Material provided:
_____

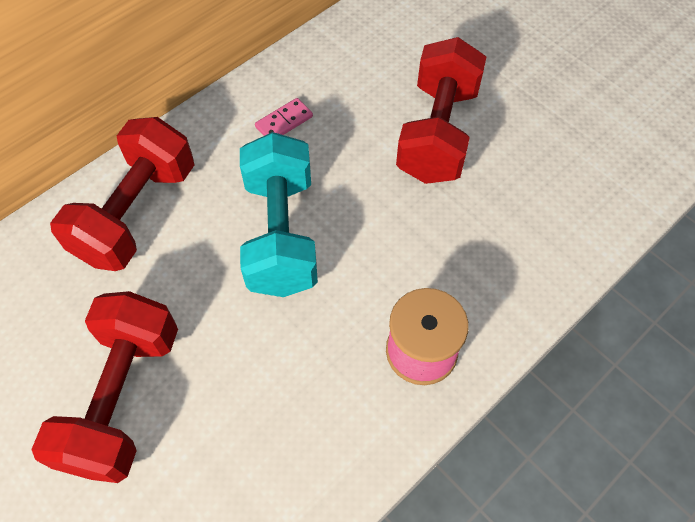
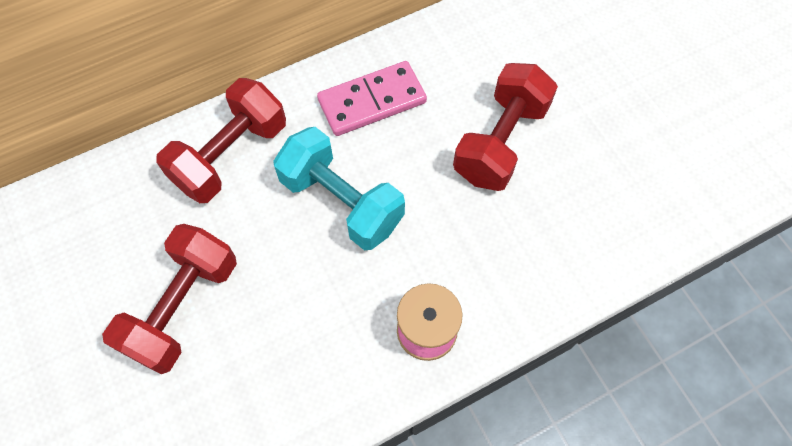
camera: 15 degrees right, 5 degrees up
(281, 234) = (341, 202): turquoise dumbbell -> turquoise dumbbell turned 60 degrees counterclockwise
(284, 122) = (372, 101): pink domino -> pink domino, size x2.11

_____

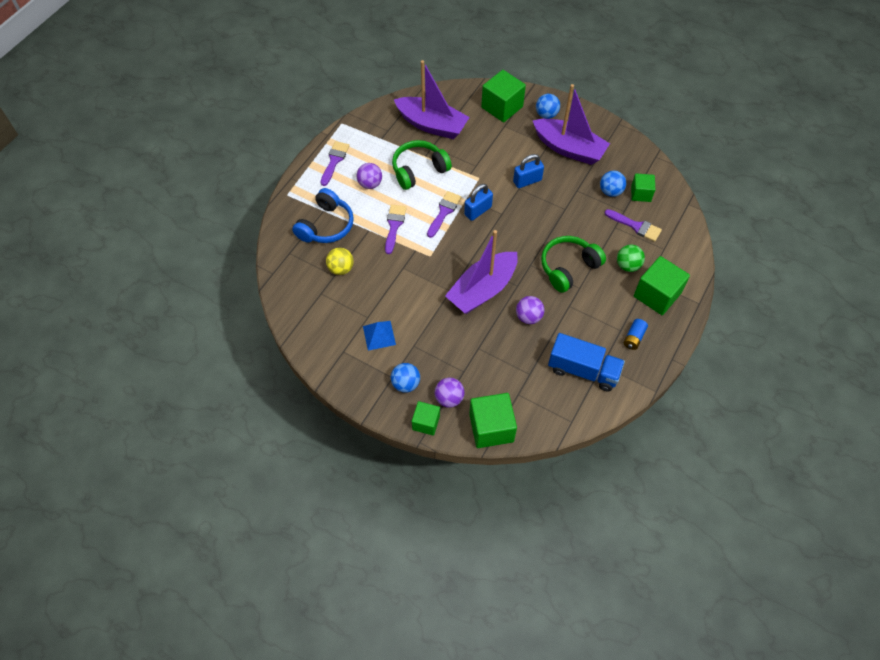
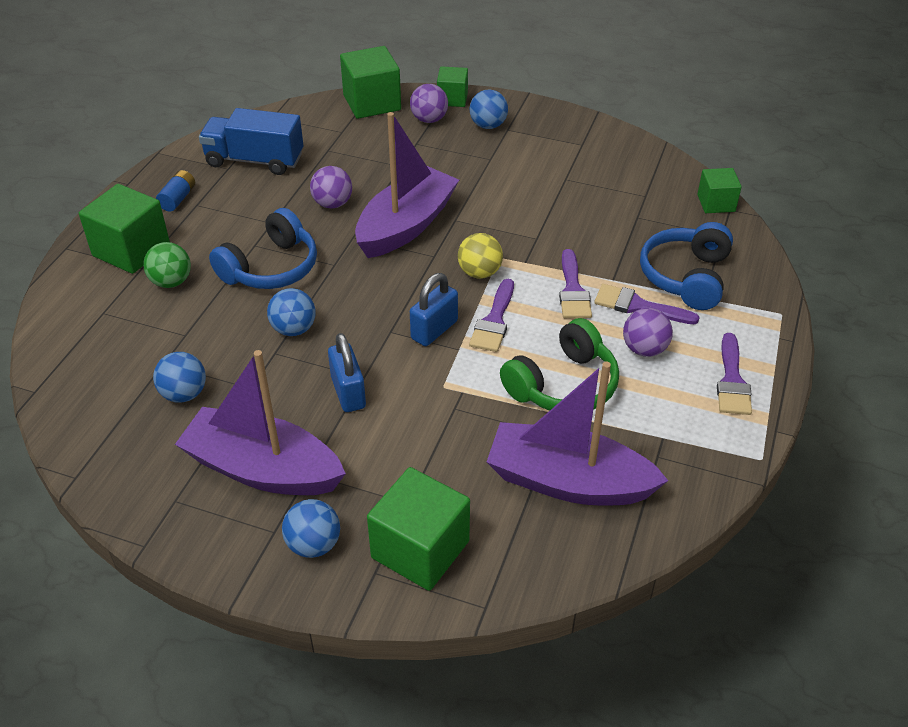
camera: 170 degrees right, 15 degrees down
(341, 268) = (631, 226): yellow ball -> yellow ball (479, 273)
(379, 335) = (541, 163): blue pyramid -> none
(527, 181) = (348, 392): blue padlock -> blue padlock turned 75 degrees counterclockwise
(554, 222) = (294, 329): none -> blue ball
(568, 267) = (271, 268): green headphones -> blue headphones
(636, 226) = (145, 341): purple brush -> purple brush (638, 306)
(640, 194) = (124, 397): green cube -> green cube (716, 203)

_____

Required action: Pull out every line in the material above where "ball" occurs.

Result of the task:
(341, 268) = (631, 226): yellow ball -> yellow ball (479, 273)
(554, 222) = (294, 329): none -> blue ball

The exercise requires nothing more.